» **Your assignment**
Pull every line holding the string "TEMP" from the records below.

[Source material — start]

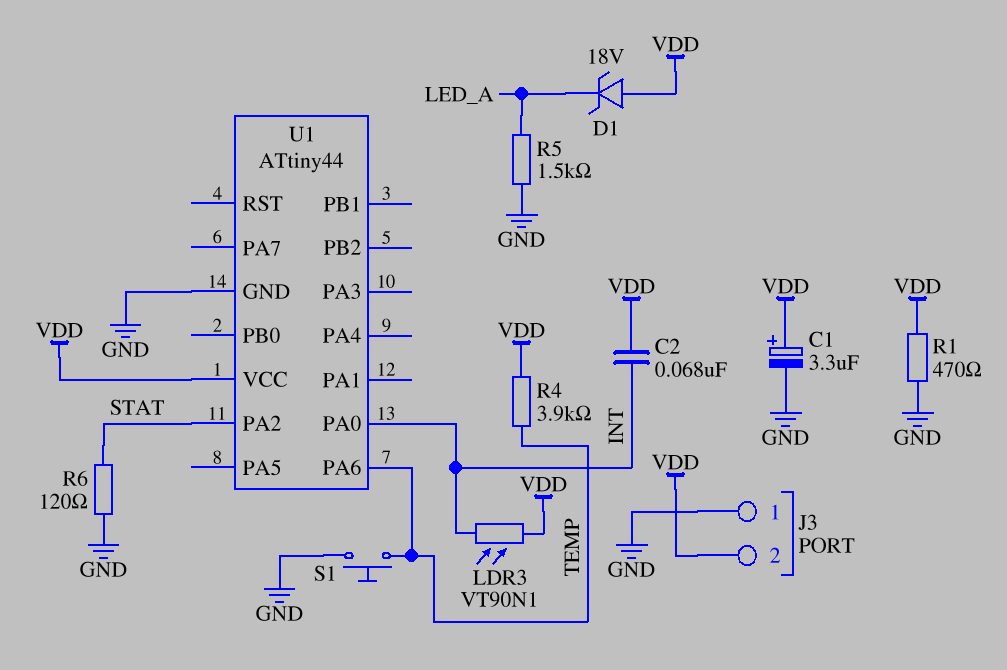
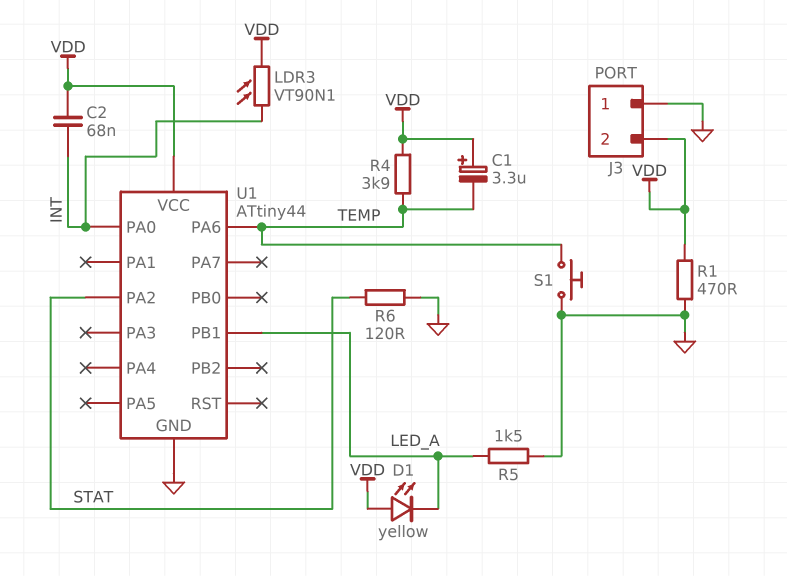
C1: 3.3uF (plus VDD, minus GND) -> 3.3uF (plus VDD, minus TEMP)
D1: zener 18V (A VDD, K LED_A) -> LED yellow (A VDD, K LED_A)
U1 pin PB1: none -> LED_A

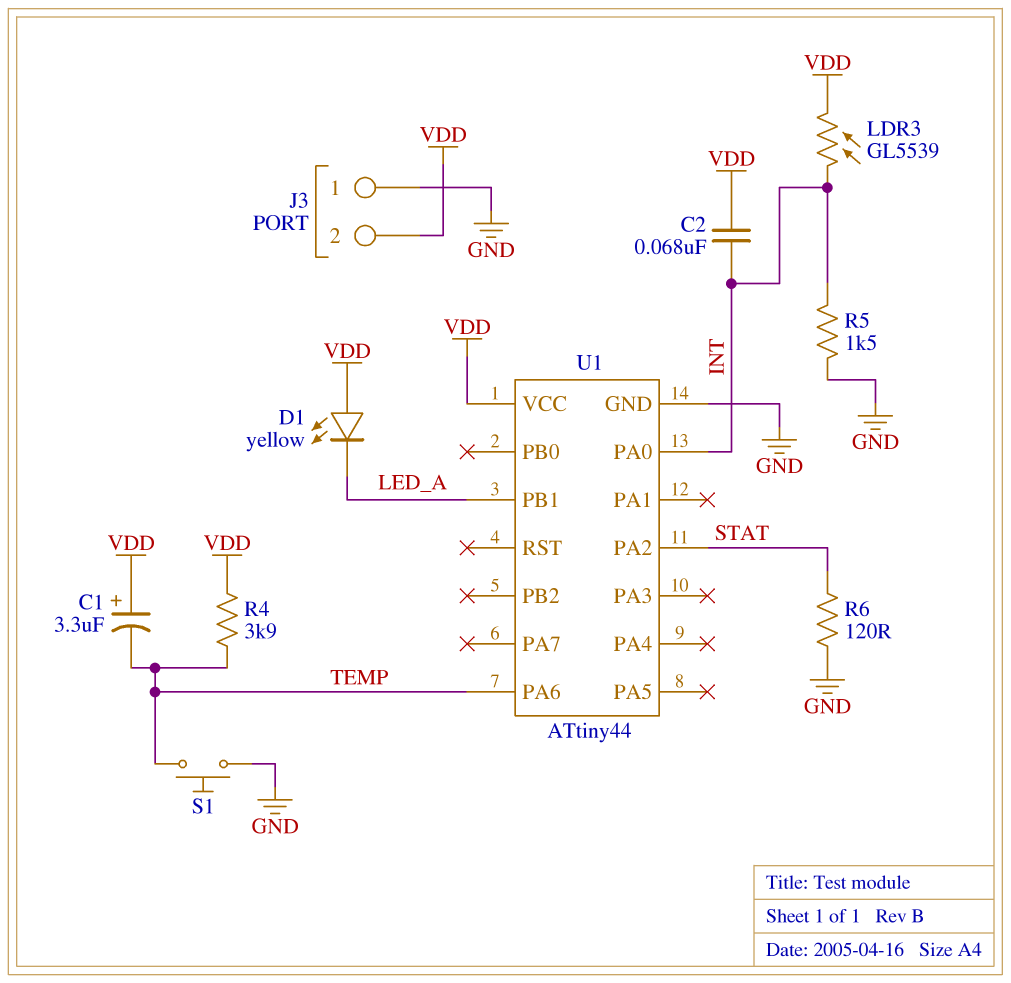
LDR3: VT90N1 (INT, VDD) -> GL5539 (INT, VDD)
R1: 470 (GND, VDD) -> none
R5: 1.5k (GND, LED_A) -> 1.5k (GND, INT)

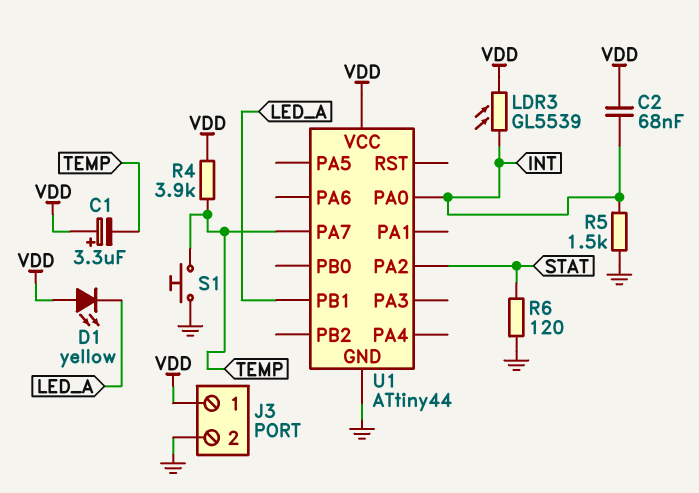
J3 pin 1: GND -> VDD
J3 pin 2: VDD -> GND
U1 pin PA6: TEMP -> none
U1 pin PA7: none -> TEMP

[Source material — finish]

» **Exercise answer**
C1: 3.3uF (plus VDD, minus GND) -> 3.3uF (plus VDD, minus TEMP)
U1 pin PA6: TEMP -> none
U1 pin PA7: none -> TEMP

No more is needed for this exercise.